# [ASSIGNMENT]
Could you repeat exactly the lines from the one containing "IC2 pin NC: GND -> none" through the last line of the records, with no pictures?

===== SUPPLIED DATA

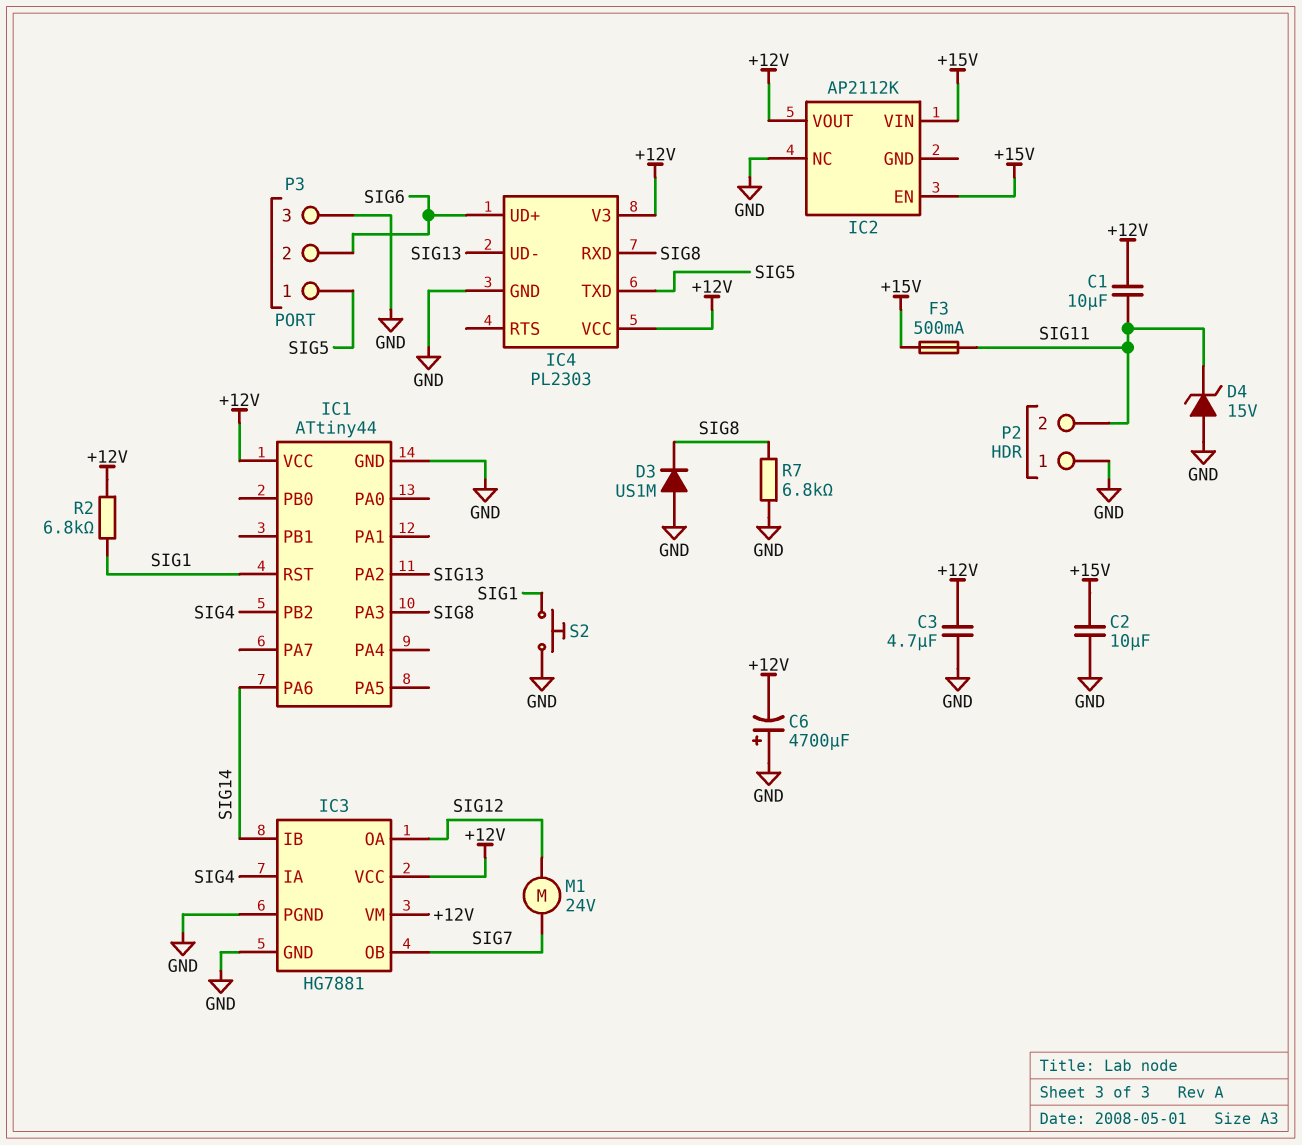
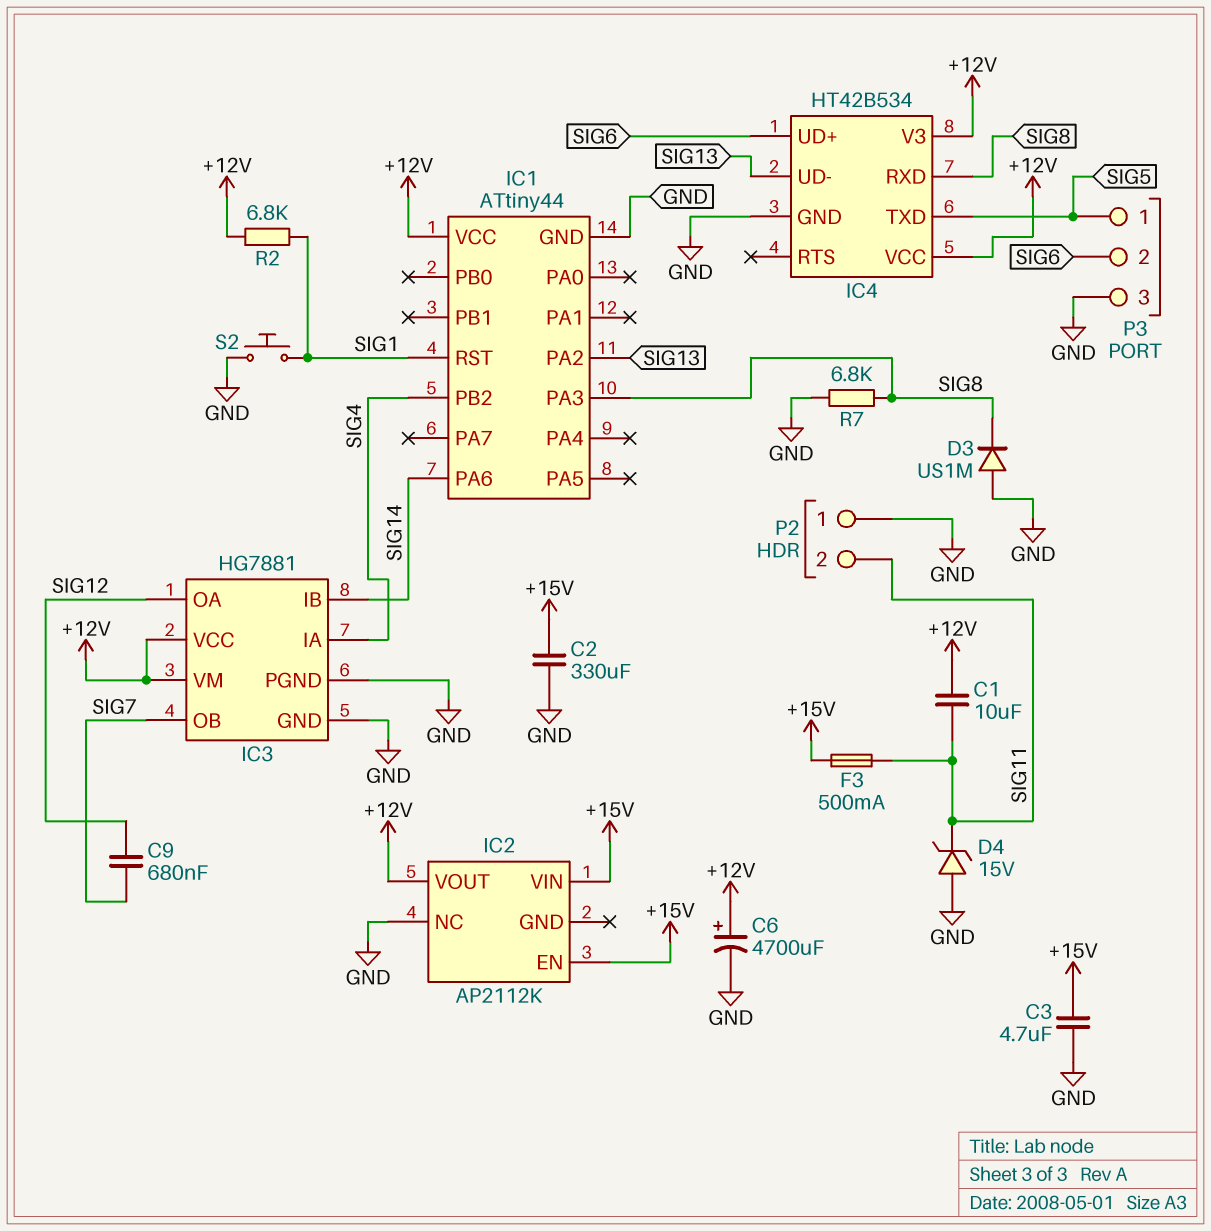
C2: 10uF (+15V, GND) -> 330uF (+15V, GND)
C3: 4.7uF (+12V, GND) -> 4.7uF (+15V, GND)
C6: 4700uF (plus GND, minus +12V) -> 4700uF (plus +12V, minus GND)
C9: none -> 680nF (SIG7, SIG12)
IC4: PL2303 -> HT42B534
M1: motor 24V (SIG7, SIG12) -> none

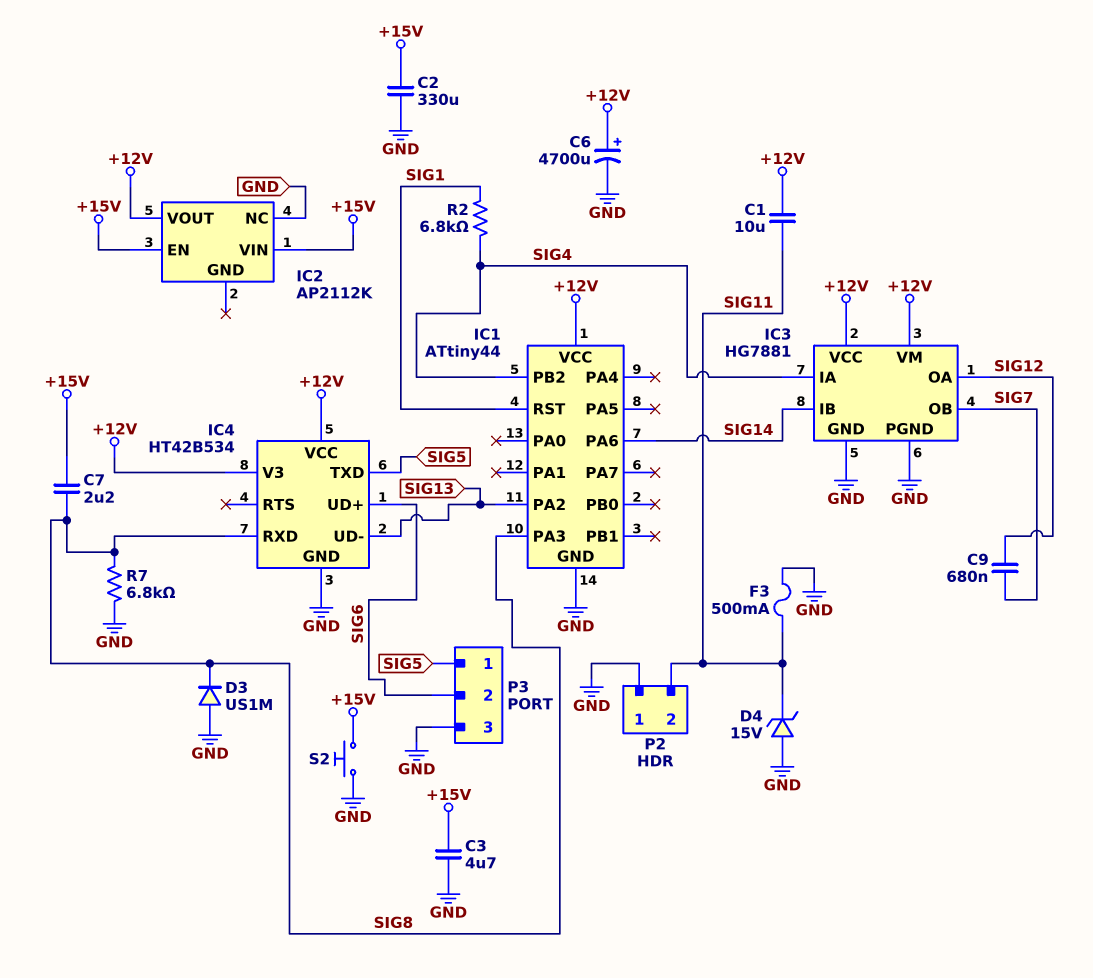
C7: none -> 2.2uF (+15V, SIG8)
F3: 500mA (+15V, SIG11) -> 500mA (GND, SIG11)
R2: 6.8k (+12V, SIG1) -> 6.8k (SIG1, SIG4)
S2: button (GND, SIG1) -> button (+15V, GND)

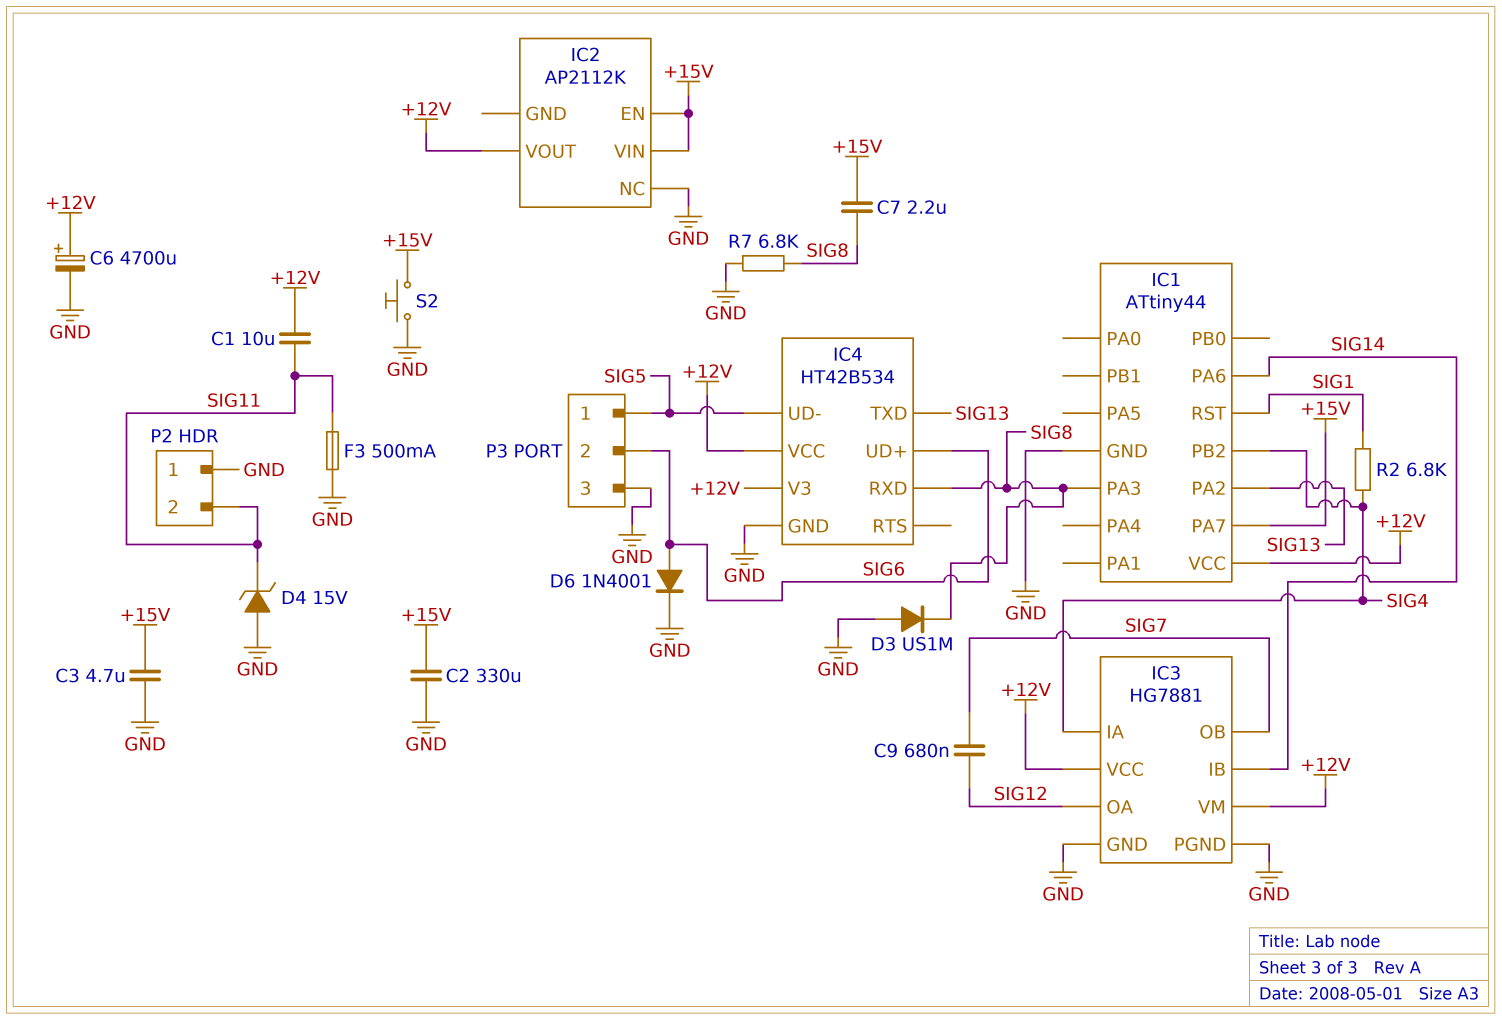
D6: none -> diode 1N4001 (A SIG6, K GND)
IC1 pin PA7: none -> +15V
IC4 pin TXD: SIG5 -> SIG13
IC4 pin UD-: SIG13 -> SIG5

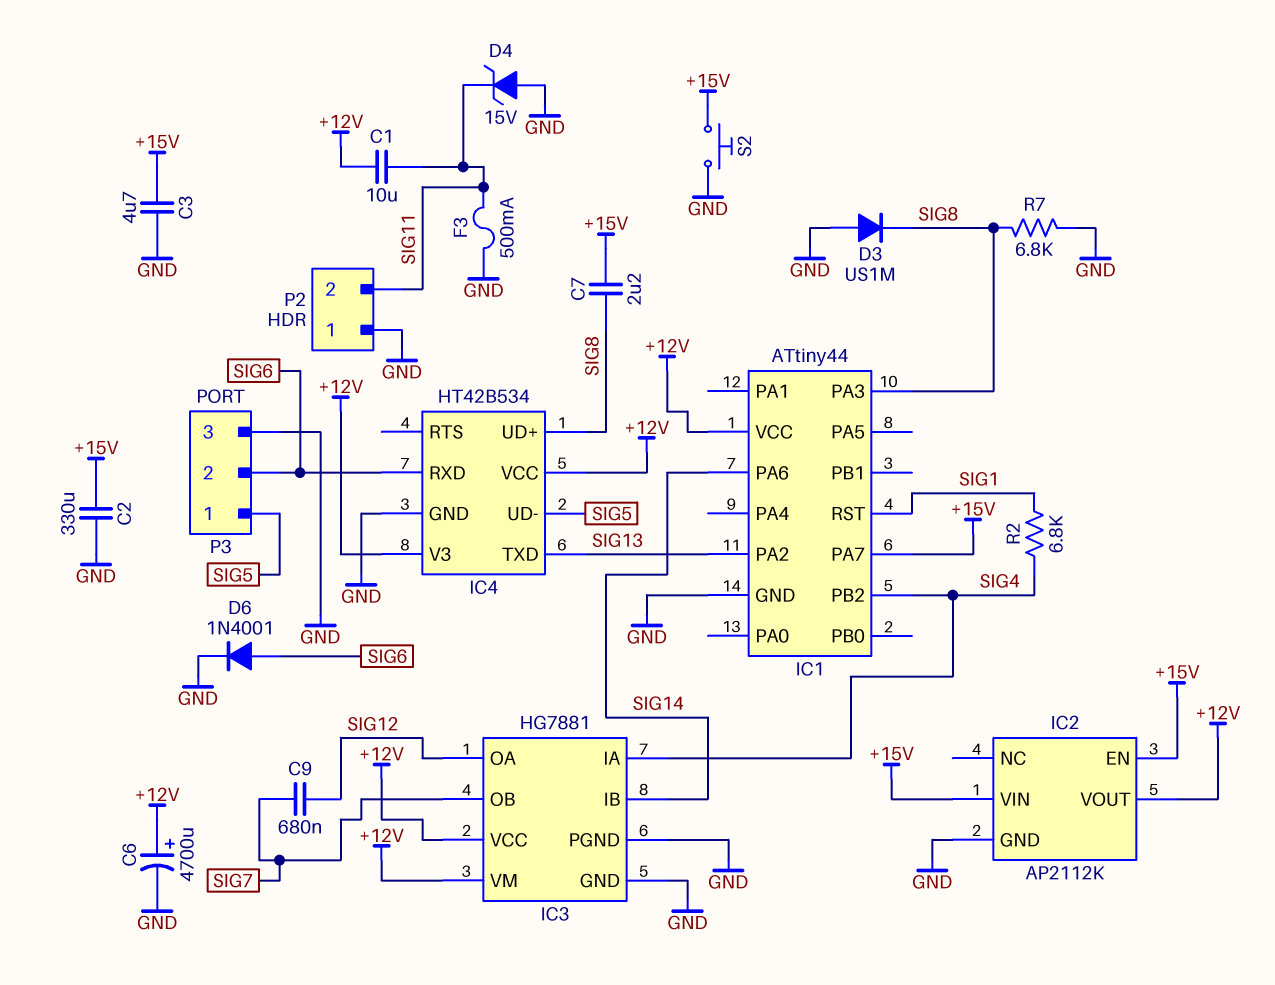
IC2 pin GND: none -> GND
IC2 pin NC: GND -> none
IC4 pin RXD: SIG8 -> SIG6
IC4 pin UD+: SIG6 -> SIG8

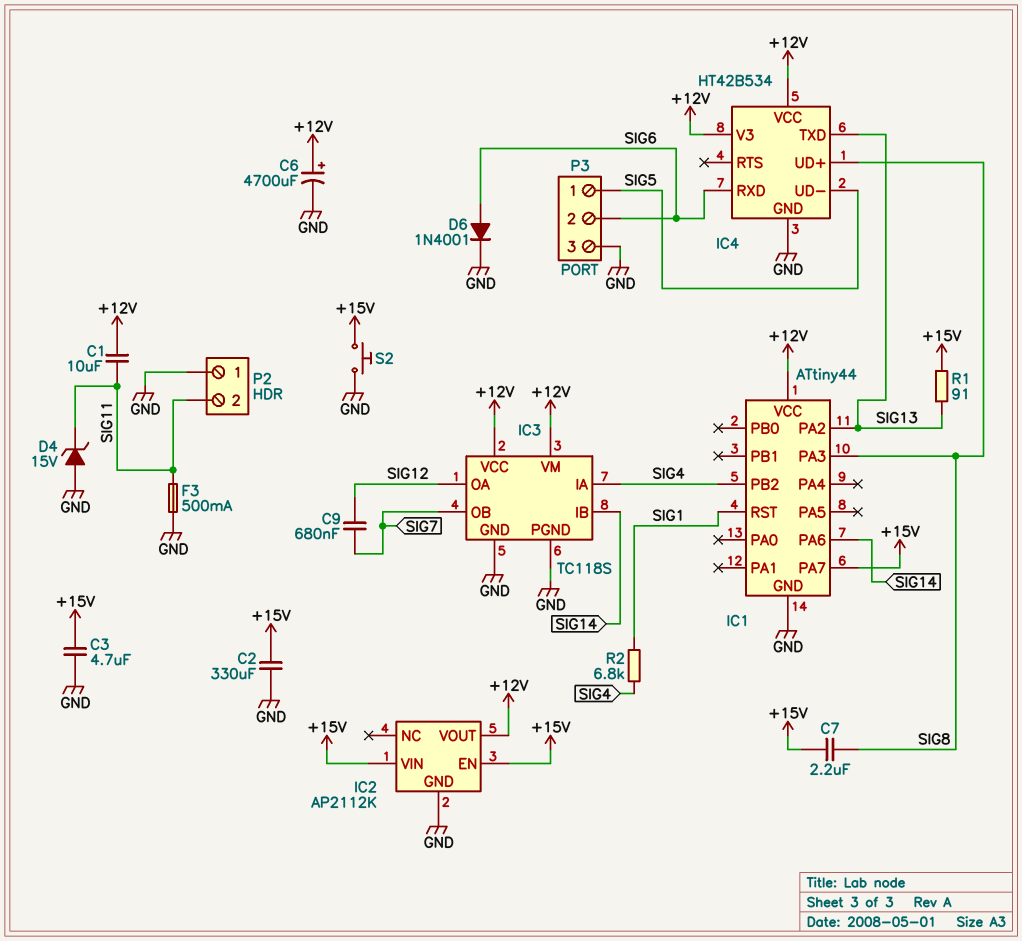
D3: diode US1M (A GND, K SIG8) -> none
IC3: HG7881 -> TC118S
R1: none -> 91 (+15V, SIG13)
R7: 6.8k (GND, SIG8) -> none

==========

# [EXERCISE ANSWER]
IC2 pin NC: GND -> none
IC4 pin RXD: SIG8 -> SIG6
IC4 pin UD+: SIG6 -> SIG8

D3: diode US1M (A GND, K SIG8) -> none
IC3: HG7881 -> TC118S
R1: none -> 91 (+15V, SIG13)
R7: 6.8k (GND, SIG8) -> none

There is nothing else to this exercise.